──────── RECORDS SHOWN ────────
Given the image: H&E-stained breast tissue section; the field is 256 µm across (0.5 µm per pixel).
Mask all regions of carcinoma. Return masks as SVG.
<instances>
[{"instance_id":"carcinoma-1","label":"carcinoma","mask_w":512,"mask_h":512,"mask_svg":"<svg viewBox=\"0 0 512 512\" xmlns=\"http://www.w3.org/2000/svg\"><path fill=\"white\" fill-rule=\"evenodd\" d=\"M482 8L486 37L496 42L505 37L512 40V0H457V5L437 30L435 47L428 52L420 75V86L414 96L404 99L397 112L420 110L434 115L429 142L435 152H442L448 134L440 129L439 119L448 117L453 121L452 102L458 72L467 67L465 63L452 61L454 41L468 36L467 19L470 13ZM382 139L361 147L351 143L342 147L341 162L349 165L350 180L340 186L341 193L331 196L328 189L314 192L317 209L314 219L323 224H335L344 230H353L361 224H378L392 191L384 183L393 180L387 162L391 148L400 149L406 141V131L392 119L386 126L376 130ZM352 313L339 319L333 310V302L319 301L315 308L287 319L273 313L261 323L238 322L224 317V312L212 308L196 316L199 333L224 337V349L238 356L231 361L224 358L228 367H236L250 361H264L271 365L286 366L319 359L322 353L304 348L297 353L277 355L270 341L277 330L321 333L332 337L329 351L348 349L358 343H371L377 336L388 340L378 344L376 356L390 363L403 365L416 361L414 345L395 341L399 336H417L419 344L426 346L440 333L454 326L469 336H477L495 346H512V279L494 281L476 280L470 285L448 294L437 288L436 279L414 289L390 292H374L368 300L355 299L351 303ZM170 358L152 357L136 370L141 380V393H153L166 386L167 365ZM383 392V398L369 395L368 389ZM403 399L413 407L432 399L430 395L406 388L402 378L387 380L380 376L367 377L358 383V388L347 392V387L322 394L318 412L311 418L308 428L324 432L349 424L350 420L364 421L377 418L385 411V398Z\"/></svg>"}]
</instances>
────────
THE PROBLEM: Quote the data in full, keeping each word unchanged.

WORKED ANSWER:
Given the image: H&E-stained breast tissue section; the field is 256 µm across (0.5 µm per pixel).
Mask all regions of carcinoma. Return masks as SVG.
<instances>
[{"instance_id":"carcinoma-1","label":"carcinoma","mask_w":512,"mask_h":512,"mask_svg":"<svg viewBox=\"0 0 512 512\" xmlns=\"http://www.w3.org/2000/svg\"><path fill=\"white\" fill-rule=\"evenodd\" d=\"M482 8L486 37L496 42L505 37L512 40V0H457V5L437 30L435 47L428 52L420 75V86L414 96L404 99L397 112L420 110L434 115L429 142L435 152H442L448 134L440 129L439 119L448 117L453 121L452 102L458 72L467 67L465 63L452 61L454 41L468 36L467 19L470 13ZM382 139L361 147L351 143L342 147L341 162L349 165L350 180L340 186L341 193L331 196L328 189L314 192L317 209L314 219L323 224H335L344 230H353L361 224H378L392 191L384 183L393 180L387 162L391 148L400 149L406 141V131L392 119L386 126L376 130ZM352 313L339 319L333 310V302L319 301L315 308L287 319L273 313L261 323L238 322L224 317V312L212 308L196 316L199 333L224 337V349L238 356L231 361L224 358L228 367H236L250 361H264L271 365L286 366L319 359L322 353L304 348L297 353L277 355L270 341L277 330L321 333L332 337L329 351L348 349L358 343H371L377 336L388 340L378 344L376 356L390 363L403 365L416 361L414 345L395 341L399 336H417L419 344L426 346L440 333L454 326L469 336H477L495 346H512V279L494 281L476 280L470 285L448 294L437 288L436 279L414 289L390 292H374L368 300L355 299L351 303ZM170 358L152 357L136 370L141 380V393H153L166 386L167 365ZM383 392V398L369 395L368 389ZM403 399L413 407L432 399L430 395L406 388L402 378L387 380L380 376L367 377L358 383V388L347 392V387L322 394L318 412L311 418L308 428L324 432L349 424L350 420L364 421L377 418L385 411V398Z\"/></svg>"}]
</instances>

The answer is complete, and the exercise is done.